◆ Available data
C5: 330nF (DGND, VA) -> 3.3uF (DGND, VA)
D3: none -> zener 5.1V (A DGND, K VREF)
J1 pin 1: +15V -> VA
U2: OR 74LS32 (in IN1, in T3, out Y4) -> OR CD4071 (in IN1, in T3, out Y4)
==
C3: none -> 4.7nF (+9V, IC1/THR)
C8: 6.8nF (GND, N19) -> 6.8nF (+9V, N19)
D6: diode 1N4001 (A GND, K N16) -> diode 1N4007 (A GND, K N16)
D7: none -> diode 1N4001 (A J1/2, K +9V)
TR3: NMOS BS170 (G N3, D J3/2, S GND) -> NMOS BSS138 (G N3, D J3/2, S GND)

◆ Work order
Can you repeat, word for word, every line above from the one containing "D6: diode 1N4001" down to the one containing "TR3: NMOS BS170", including both?

◆ Worked solution
D6: diode 1N4001 (A GND, K N16) -> diode 1N4007 (A GND, K N16)
D7: none -> diode 1N4001 (A J1/2, K +9V)
TR3: NMOS BS170 (G N3, D J3/2, S GND) -> NMOS BSS138 (G N3, D J3/2, S GND)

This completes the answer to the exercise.